■ **WHAT TO DO**
State how many of the lines below contain the string "kern", with uppercase and lowercase letters treated as distinct. Give only the number.

■ **DATA FOR THIS TASK**
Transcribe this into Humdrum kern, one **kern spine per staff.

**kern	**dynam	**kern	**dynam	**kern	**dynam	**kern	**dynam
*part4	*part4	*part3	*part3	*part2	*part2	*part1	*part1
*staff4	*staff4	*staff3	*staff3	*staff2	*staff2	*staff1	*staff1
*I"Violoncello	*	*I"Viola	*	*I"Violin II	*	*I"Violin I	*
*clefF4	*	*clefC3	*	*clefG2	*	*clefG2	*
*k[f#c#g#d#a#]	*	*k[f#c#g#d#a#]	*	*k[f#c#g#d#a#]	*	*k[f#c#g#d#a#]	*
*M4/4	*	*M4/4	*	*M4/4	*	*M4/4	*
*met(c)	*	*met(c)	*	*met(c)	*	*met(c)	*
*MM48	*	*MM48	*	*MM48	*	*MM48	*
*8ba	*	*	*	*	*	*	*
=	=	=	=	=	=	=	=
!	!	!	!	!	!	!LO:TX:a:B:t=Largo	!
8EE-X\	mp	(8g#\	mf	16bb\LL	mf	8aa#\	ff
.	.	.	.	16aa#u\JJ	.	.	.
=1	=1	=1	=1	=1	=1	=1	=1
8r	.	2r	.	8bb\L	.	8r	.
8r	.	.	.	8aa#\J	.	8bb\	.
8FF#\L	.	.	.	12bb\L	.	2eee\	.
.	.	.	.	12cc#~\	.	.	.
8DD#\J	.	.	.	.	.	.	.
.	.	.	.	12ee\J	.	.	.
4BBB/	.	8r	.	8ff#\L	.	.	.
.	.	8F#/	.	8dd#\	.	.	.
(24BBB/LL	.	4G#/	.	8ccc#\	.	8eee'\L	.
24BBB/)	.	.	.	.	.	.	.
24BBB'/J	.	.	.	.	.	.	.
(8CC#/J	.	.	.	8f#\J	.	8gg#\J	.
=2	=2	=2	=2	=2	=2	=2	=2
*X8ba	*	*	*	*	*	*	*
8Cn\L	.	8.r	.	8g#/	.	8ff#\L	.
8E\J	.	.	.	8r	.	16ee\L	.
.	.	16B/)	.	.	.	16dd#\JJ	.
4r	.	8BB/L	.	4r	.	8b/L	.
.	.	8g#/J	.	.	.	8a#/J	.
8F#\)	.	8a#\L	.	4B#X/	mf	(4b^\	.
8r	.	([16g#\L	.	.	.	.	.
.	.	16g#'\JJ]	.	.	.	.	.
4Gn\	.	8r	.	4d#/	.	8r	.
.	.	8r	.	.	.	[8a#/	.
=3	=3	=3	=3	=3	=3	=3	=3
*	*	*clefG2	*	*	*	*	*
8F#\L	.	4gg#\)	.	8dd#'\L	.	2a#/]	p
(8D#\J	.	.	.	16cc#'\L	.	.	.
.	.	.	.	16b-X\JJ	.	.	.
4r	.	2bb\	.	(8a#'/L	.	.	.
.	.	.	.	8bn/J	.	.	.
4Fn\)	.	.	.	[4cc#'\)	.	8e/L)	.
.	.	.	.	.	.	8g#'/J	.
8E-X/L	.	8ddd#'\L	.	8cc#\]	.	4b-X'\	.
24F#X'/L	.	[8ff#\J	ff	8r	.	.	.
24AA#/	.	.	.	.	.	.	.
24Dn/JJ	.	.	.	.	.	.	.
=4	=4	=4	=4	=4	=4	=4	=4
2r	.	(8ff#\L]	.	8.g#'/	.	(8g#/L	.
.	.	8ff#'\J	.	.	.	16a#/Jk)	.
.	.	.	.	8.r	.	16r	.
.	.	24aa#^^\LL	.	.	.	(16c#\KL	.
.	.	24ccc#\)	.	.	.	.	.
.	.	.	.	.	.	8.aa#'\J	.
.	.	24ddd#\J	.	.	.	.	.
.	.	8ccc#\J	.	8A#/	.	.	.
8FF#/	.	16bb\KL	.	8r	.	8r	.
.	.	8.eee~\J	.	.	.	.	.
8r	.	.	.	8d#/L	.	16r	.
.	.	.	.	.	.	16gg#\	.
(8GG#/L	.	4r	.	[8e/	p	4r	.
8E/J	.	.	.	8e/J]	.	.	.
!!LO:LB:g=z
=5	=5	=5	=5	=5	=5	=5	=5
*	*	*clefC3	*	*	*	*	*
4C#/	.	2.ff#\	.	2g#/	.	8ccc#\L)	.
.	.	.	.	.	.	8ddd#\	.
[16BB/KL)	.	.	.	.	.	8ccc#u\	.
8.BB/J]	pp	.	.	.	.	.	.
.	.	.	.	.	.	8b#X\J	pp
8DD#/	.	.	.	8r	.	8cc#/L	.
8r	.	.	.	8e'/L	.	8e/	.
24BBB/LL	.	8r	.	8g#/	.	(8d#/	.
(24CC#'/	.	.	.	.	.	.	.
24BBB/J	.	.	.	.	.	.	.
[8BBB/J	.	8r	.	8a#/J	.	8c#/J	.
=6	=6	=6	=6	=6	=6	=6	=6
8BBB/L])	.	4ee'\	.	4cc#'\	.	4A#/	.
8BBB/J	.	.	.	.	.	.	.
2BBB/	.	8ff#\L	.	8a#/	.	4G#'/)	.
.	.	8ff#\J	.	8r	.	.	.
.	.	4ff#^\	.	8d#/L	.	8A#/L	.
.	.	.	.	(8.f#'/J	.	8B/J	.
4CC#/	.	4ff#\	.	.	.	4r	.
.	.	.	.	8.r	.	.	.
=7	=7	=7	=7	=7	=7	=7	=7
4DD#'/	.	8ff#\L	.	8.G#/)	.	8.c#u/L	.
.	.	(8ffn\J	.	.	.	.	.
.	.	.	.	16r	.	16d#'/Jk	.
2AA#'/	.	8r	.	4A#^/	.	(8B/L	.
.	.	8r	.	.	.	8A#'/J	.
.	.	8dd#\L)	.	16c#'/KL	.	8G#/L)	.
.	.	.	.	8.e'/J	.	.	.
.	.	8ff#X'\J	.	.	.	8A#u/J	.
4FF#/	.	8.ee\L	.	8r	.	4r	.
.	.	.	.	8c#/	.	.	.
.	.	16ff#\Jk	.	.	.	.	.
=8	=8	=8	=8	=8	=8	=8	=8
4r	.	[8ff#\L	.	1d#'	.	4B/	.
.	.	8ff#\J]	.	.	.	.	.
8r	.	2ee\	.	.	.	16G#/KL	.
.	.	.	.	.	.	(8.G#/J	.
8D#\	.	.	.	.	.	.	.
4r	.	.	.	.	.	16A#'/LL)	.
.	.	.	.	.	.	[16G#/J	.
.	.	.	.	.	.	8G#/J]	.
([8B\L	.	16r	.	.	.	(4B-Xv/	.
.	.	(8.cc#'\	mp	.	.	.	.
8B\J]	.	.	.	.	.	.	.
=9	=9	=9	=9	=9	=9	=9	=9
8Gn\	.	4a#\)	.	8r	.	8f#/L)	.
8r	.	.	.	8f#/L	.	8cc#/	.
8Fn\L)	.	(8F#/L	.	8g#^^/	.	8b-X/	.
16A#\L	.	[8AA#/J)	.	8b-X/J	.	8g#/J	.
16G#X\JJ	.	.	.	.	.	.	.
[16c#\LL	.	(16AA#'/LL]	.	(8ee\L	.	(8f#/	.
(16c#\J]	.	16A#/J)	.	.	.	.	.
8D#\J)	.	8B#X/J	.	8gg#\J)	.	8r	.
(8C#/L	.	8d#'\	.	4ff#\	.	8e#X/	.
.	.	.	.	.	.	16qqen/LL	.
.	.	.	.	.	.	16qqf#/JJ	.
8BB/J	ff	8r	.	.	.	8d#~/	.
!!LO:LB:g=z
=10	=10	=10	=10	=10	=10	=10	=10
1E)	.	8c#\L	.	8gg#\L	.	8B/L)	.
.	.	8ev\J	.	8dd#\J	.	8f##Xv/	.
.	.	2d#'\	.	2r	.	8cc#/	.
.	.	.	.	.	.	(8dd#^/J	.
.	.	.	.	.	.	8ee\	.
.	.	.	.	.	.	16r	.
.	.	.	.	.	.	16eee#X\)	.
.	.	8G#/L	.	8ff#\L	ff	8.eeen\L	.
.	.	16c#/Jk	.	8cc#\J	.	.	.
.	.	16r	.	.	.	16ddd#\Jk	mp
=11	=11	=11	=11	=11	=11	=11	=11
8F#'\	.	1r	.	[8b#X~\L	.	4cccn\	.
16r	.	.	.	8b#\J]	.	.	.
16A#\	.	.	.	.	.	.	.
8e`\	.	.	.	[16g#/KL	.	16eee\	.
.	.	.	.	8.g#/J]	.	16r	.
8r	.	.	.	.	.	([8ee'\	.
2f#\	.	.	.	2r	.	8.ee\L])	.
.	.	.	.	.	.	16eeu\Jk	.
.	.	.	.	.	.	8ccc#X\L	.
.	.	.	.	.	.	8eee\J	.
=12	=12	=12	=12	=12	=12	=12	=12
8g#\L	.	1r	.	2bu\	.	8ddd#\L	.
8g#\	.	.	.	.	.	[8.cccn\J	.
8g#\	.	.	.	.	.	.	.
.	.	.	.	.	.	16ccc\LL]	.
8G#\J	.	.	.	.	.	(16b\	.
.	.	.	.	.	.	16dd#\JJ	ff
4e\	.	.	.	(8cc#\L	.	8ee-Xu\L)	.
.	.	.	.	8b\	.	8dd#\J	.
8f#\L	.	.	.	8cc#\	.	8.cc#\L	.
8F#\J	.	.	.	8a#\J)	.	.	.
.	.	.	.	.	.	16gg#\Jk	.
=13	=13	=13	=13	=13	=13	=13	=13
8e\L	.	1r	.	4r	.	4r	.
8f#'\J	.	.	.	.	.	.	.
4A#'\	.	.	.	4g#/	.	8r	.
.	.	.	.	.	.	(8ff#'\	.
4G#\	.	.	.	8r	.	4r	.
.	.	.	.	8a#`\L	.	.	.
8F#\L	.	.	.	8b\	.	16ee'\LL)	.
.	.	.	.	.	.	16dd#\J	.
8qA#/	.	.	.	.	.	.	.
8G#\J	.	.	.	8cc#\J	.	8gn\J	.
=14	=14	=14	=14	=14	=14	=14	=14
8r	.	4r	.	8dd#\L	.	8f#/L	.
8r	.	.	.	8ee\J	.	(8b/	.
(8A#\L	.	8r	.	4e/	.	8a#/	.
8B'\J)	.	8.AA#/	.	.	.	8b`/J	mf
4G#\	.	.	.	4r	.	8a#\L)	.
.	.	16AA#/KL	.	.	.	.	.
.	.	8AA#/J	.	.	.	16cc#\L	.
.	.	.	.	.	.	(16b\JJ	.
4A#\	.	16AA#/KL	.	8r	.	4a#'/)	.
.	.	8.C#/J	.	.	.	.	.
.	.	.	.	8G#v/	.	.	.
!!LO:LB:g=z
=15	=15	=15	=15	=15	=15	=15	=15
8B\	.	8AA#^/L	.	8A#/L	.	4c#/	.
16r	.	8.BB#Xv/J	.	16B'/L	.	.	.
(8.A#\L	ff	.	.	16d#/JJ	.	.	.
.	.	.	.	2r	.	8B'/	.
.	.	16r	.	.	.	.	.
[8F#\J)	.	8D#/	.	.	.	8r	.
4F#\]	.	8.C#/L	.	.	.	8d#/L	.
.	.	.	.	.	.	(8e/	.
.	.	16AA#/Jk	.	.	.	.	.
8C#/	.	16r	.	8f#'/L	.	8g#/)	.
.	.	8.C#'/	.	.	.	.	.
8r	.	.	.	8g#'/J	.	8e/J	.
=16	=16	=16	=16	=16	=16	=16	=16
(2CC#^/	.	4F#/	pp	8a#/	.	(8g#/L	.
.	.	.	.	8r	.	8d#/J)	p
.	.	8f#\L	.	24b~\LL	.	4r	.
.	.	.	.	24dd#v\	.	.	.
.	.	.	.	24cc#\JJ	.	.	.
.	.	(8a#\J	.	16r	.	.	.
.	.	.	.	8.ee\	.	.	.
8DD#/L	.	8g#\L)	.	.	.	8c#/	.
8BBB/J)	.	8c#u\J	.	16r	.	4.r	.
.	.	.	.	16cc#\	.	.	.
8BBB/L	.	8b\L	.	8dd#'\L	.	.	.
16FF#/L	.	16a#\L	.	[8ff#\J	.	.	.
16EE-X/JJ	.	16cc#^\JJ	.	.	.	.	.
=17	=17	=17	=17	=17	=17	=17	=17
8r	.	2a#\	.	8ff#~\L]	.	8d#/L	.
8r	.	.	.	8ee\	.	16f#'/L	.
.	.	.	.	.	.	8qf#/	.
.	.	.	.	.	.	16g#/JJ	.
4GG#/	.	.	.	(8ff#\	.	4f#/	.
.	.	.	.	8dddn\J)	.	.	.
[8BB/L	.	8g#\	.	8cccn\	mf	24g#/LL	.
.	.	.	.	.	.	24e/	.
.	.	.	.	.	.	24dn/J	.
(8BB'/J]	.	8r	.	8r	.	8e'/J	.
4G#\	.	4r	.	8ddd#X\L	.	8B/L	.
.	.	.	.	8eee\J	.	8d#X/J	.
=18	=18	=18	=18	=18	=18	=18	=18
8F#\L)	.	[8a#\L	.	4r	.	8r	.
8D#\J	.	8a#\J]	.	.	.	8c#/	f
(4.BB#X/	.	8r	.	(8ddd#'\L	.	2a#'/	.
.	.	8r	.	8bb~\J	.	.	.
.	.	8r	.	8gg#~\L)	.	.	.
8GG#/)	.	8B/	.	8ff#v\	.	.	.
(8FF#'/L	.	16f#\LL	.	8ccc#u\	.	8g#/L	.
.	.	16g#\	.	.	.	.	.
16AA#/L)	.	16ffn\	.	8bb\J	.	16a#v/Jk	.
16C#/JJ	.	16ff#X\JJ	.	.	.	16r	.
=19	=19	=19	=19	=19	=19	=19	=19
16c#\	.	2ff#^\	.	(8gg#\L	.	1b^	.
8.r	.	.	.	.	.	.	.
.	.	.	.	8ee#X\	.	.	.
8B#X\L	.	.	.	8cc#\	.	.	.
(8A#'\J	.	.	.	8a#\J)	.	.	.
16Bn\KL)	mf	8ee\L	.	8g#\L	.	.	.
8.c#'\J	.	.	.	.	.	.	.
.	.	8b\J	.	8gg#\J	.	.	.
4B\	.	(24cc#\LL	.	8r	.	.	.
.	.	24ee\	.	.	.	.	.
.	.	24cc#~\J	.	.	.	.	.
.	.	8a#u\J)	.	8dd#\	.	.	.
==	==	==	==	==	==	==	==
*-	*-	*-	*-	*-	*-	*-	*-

■ **FULL OUTPUT**
2